**Data for analysis**:
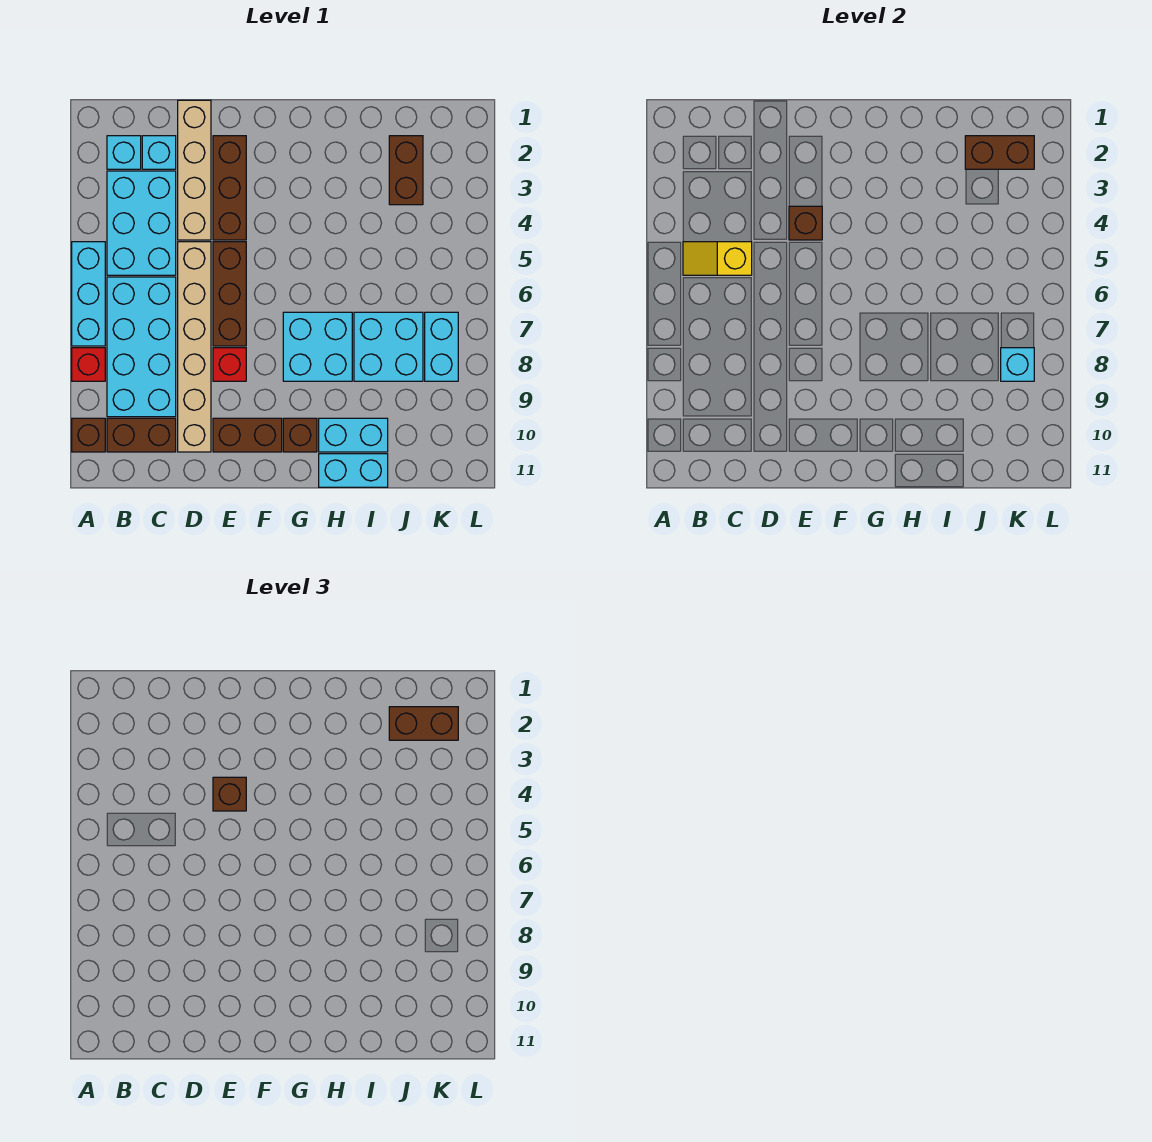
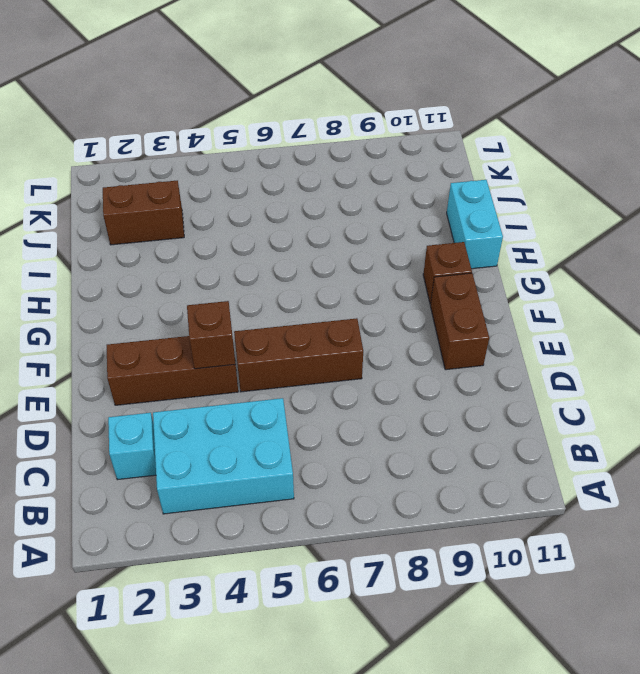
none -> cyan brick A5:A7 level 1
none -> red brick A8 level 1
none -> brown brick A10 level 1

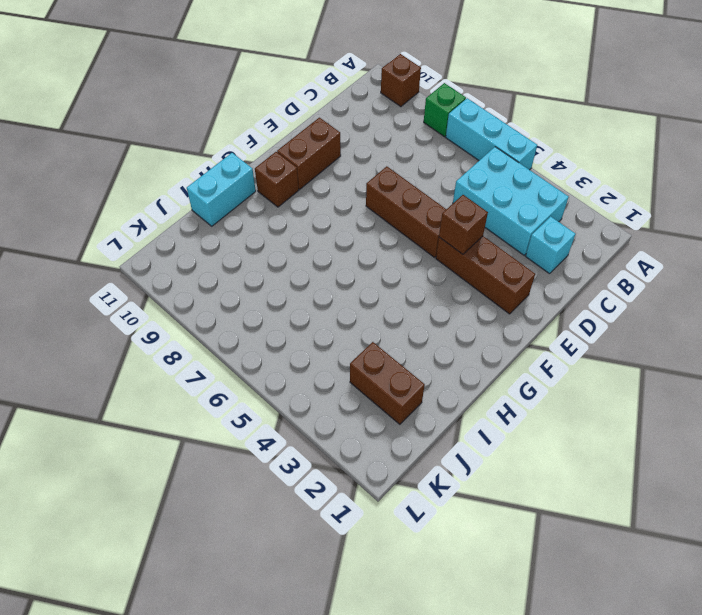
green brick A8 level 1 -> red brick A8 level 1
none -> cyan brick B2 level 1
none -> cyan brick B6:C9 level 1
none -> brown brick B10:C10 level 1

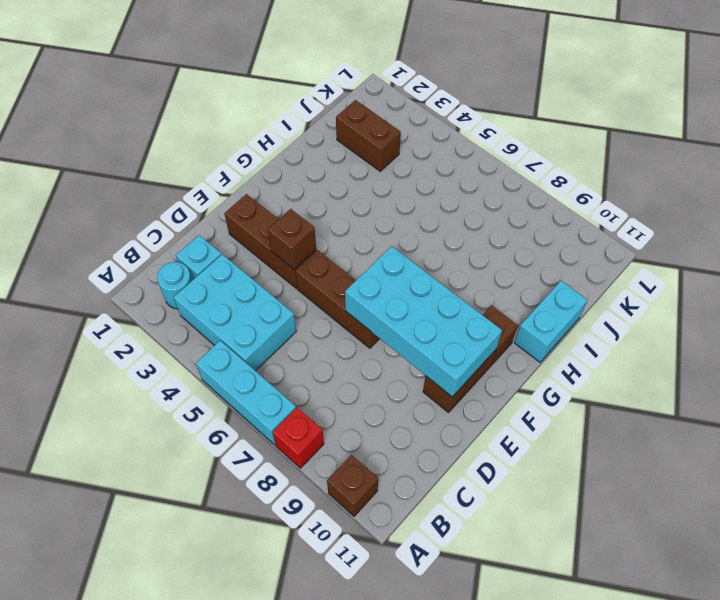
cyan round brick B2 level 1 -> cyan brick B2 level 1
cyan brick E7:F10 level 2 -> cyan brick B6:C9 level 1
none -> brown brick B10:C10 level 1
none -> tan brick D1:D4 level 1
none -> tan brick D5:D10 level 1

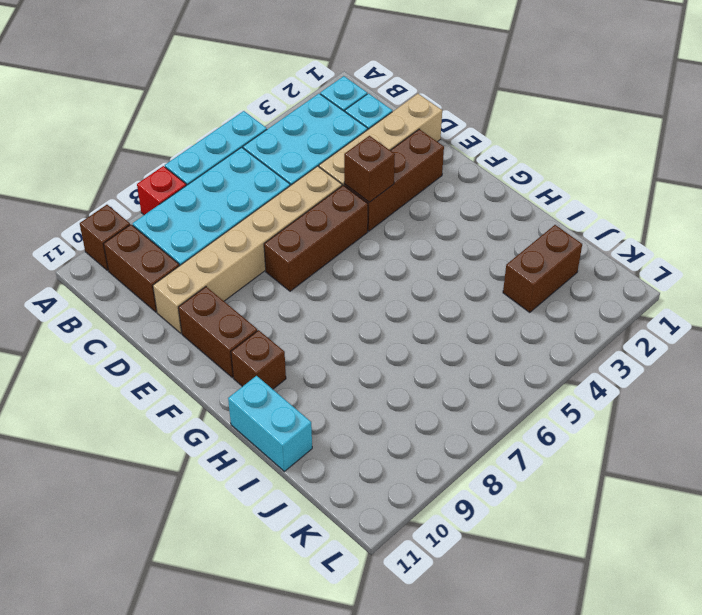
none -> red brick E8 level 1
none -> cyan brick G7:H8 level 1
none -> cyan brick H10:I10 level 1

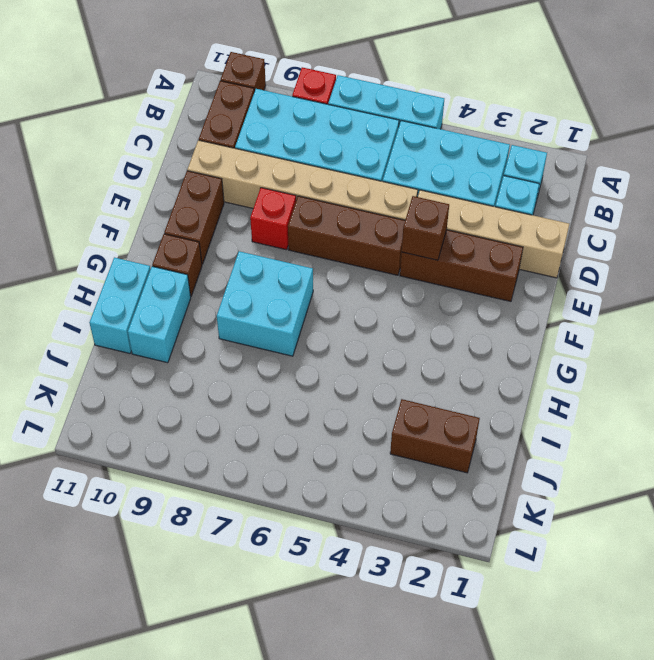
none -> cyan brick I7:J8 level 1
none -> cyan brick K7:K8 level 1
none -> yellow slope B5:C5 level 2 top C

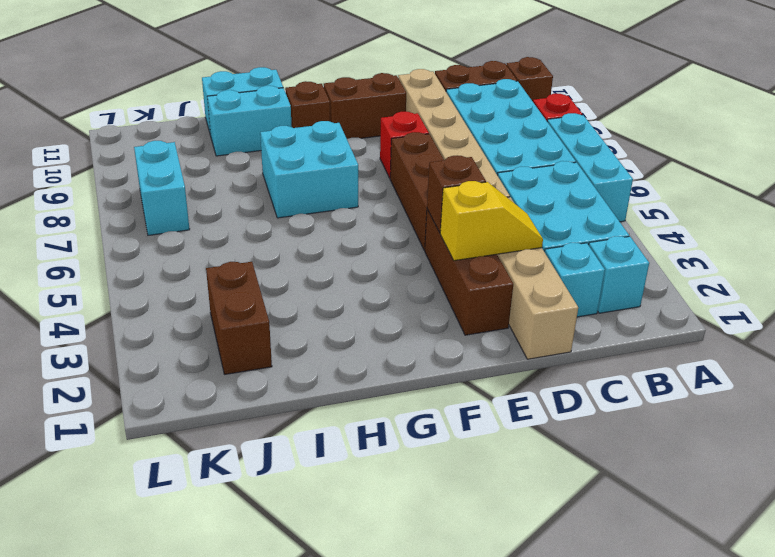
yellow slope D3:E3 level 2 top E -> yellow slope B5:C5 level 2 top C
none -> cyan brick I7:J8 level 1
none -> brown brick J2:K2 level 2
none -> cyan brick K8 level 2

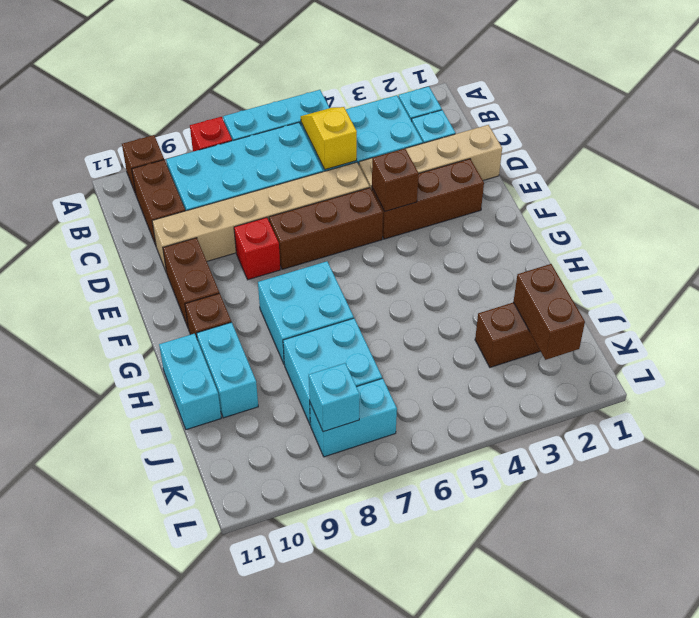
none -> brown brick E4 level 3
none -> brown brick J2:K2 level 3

**Required action**:
A faithful copy of every entry is needed, omitting each image.

**Answer section**:
none -> cyan brick A5:A7 level 1
none -> red brick A8 level 1
none -> brown brick A10 level 1

green brick A8 level 1 -> red brick A8 level 1
none -> cyan brick B2 level 1
none -> cyan brick B6:C9 level 1
none -> brown brick B10:C10 level 1

cyan round brick B2 level 1 -> cyan brick B2 level 1
cyan brick E7:F10 level 2 -> cyan brick B6:C9 level 1
none -> brown brick B10:C10 level 1
none -> tan brick D1:D4 level 1
none -> tan brick D5:D10 level 1

none -> red brick E8 level 1
none -> cyan brick G7:H8 level 1
none -> cyan brick H10:I10 level 1

none -> cyan brick I7:J8 level 1
none -> cyan brick K7:K8 level 1
none -> yellow slope B5:C5 level 2 top C

yellow slope D3:E3 level 2 top E -> yellow slope B5:C5 level 2 top C
none -> cyan brick I7:J8 level 1
none -> brown brick J2:K2 level 2
none -> cyan brick K8 level 2

none -> brown brick E4 level 3
none -> brown brick J2:K2 level 3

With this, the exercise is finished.